What to produce =
Begin at the line containing "none -> brown pan [477,186,655,258]" in the records below, end at the line containing "turquoise cutting board [666,285,868,366]", and retype each line in that span exactly. No other line and no image should appear.
===== Data =====
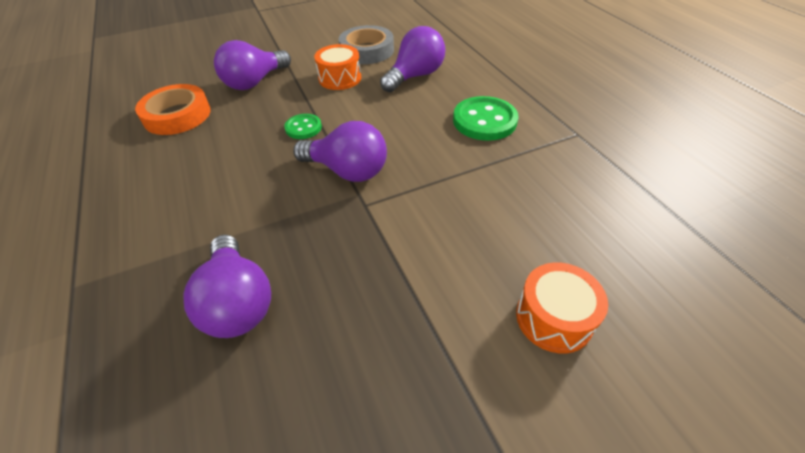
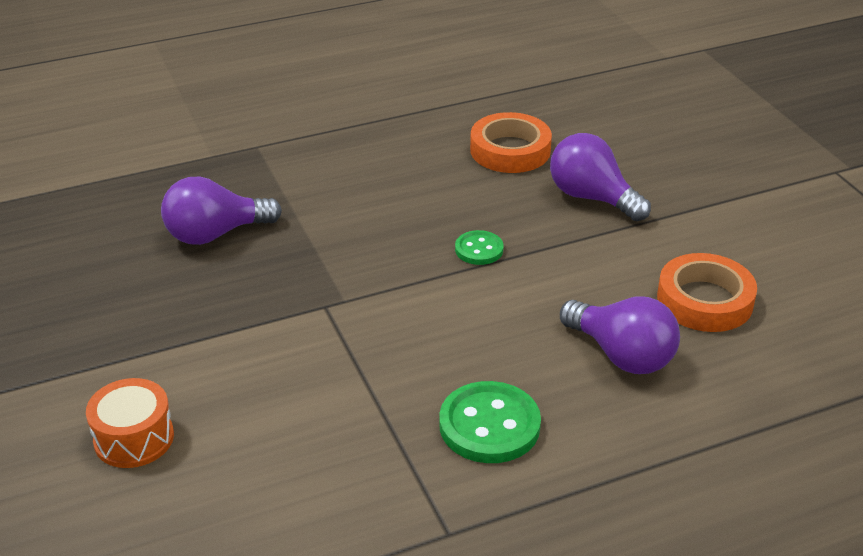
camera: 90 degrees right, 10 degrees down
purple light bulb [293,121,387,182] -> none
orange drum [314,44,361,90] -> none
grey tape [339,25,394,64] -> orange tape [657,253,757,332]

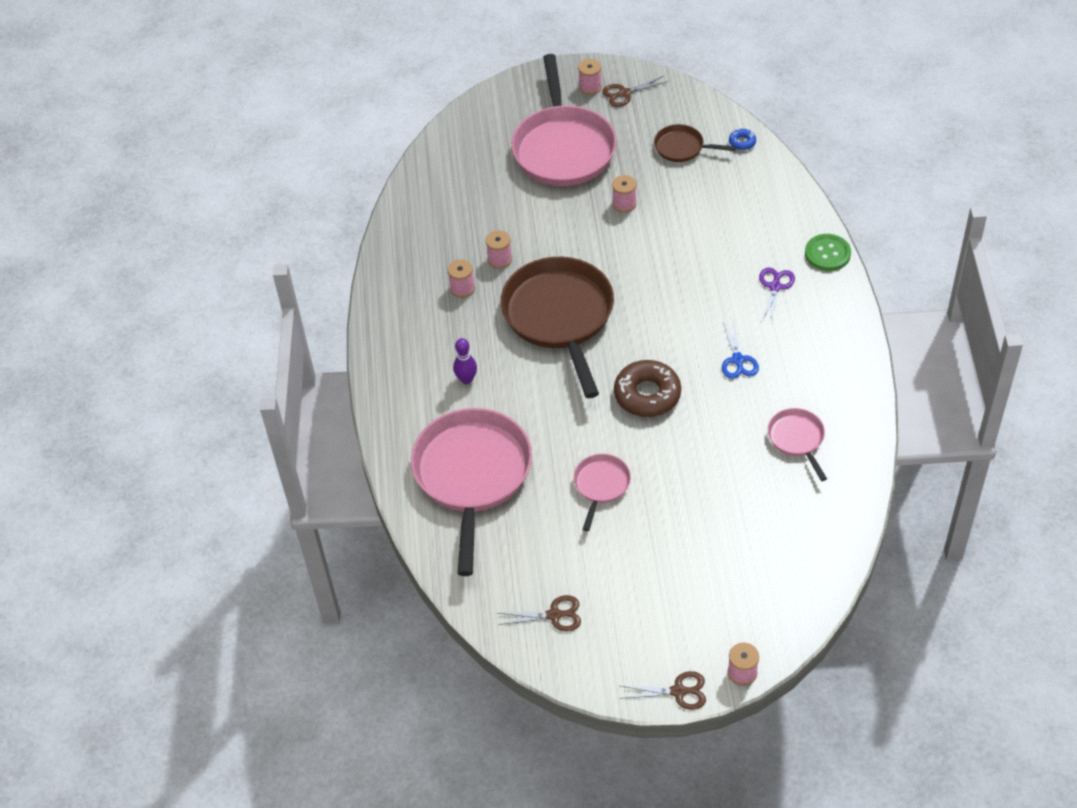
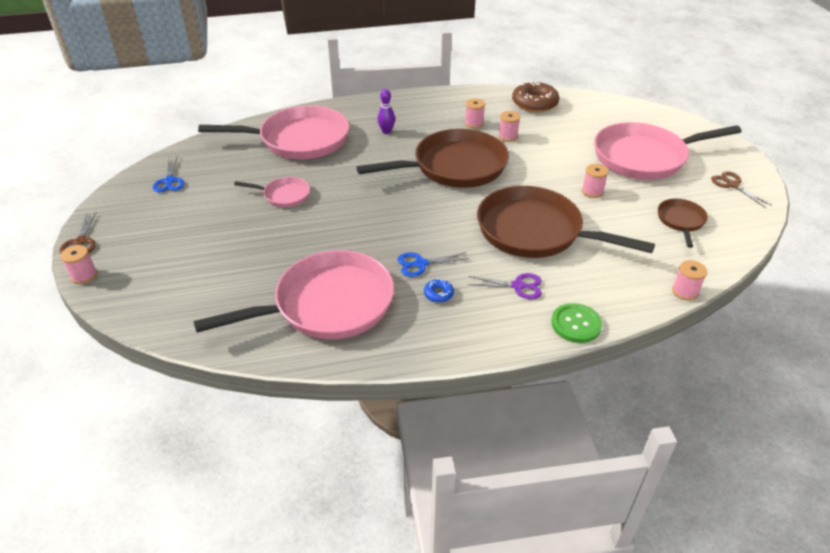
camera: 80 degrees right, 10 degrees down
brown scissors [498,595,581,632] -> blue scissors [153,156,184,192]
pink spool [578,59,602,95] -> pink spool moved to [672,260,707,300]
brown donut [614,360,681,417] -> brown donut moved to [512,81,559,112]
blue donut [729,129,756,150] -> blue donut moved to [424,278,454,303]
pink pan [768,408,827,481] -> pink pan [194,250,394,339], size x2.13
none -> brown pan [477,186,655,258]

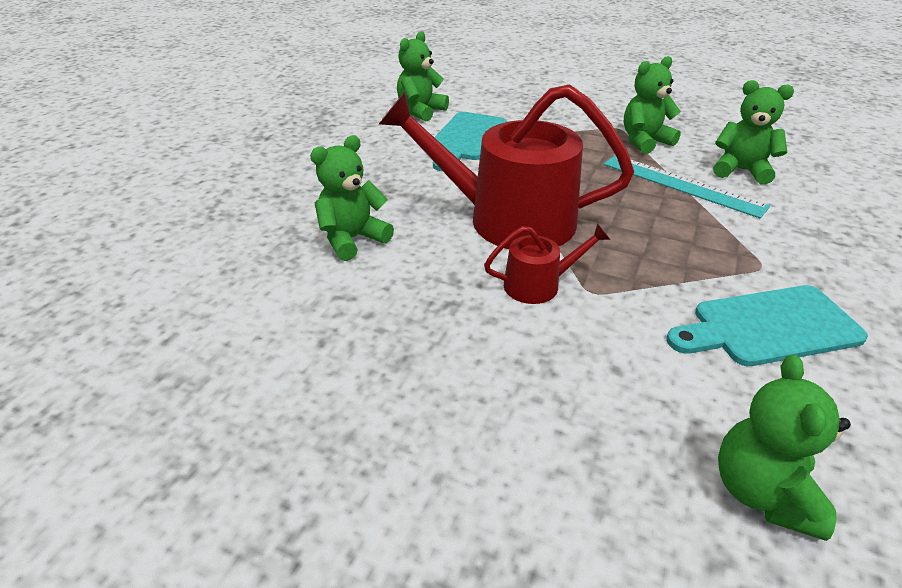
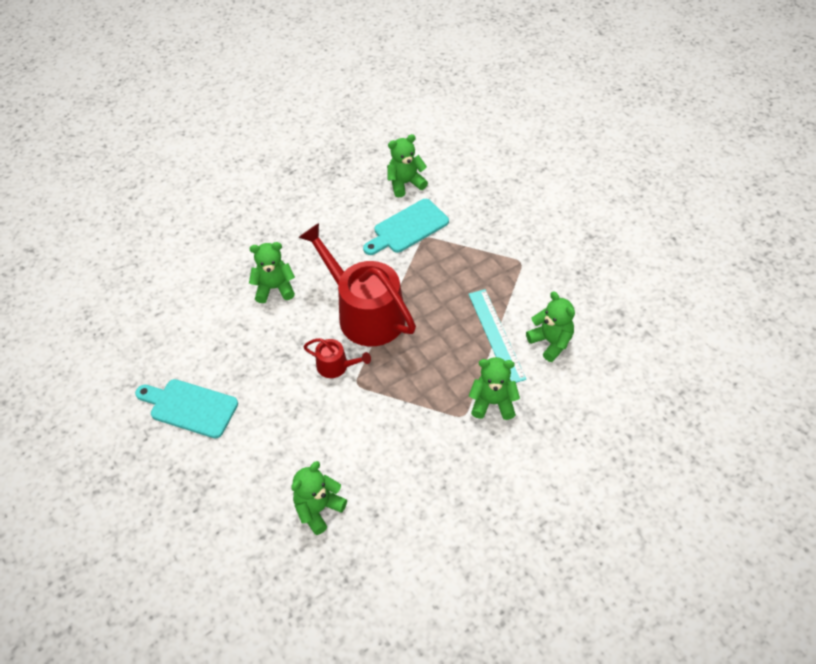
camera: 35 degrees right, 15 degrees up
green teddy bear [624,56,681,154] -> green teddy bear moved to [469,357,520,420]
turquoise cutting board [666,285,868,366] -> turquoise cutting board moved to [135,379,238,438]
=====
===== Data =====
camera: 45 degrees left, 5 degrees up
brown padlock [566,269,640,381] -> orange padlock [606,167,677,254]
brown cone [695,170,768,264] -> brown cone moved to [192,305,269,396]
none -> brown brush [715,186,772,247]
=====
===== Data =====
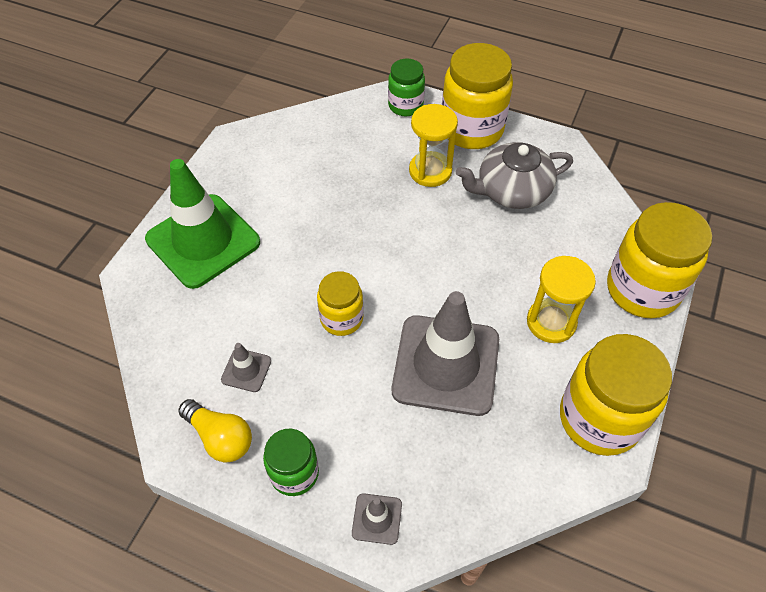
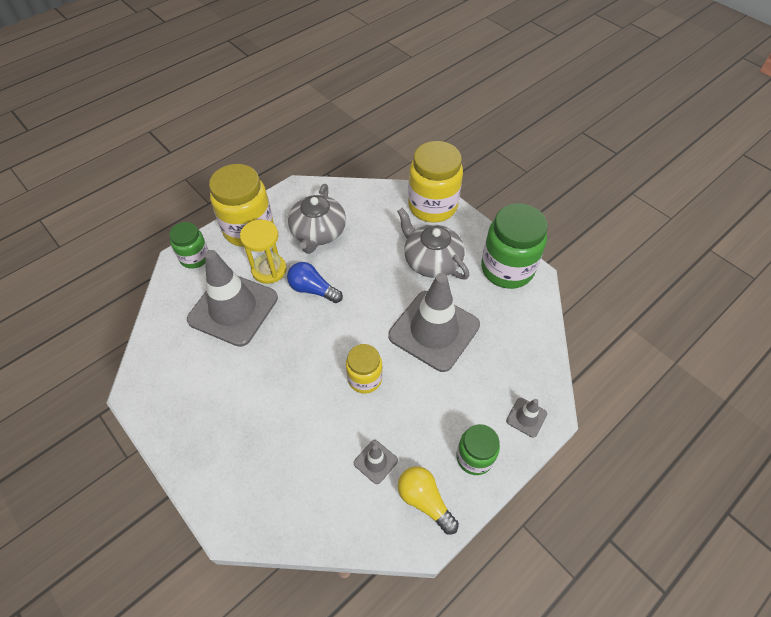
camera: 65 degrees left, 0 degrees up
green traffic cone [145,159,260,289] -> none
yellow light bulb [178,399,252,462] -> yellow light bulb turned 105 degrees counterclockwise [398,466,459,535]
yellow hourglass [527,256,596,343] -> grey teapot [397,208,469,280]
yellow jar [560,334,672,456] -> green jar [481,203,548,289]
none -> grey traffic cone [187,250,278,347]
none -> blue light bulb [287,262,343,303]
=====
Answer below =
none -> brown pan [477,186,655,258]

camera: 35 degrees right, 15 degrees up
green teddy bear [624,56,681,154] -> green teddy bear moved to [469,357,520,420]
turquoise cutting board [666,285,868,366] -> turquoise cutting board moved to [135,379,238,438]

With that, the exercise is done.